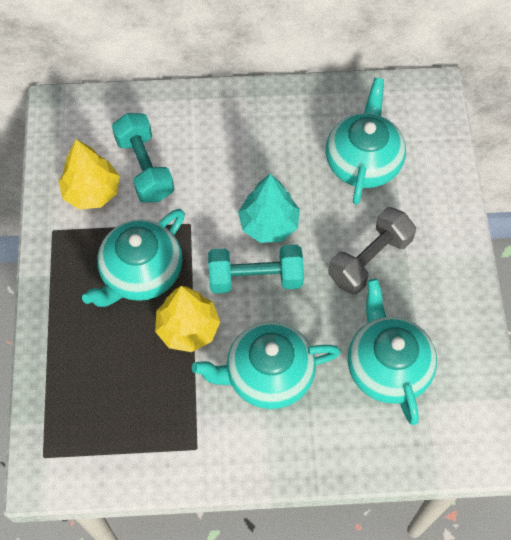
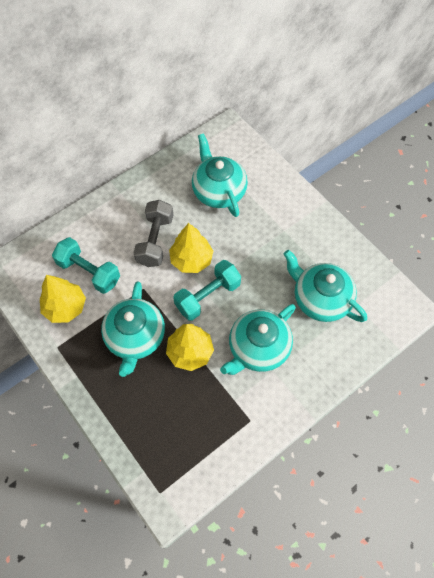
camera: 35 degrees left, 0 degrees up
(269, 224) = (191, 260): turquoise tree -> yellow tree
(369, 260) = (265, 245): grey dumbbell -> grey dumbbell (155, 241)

* * *

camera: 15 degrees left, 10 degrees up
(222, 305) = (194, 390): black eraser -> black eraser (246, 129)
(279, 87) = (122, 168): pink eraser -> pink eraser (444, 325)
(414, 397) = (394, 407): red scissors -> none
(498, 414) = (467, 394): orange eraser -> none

==

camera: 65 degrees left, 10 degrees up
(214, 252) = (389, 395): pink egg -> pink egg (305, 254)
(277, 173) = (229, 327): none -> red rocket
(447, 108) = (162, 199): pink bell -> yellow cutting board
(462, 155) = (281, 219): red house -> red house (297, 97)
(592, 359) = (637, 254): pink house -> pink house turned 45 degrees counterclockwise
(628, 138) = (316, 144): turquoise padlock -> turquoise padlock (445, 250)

**PROBLEM DETAILS**
The answer is the lines above between the line holding "camera: 35 degrees left, 0 degrees up" and the line holding "(369, 260) = (265, 245): grey", inclusive, each written out exactly, and no others.

**SOLUTION FOR THIS PROBLEM**
camera: 35 degrees left, 0 degrees up
(269, 224) = (191, 260): turquoise tree -> yellow tree
(369, 260) = (265, 245): grey dumbbell -> grey dumbbell (155, 241)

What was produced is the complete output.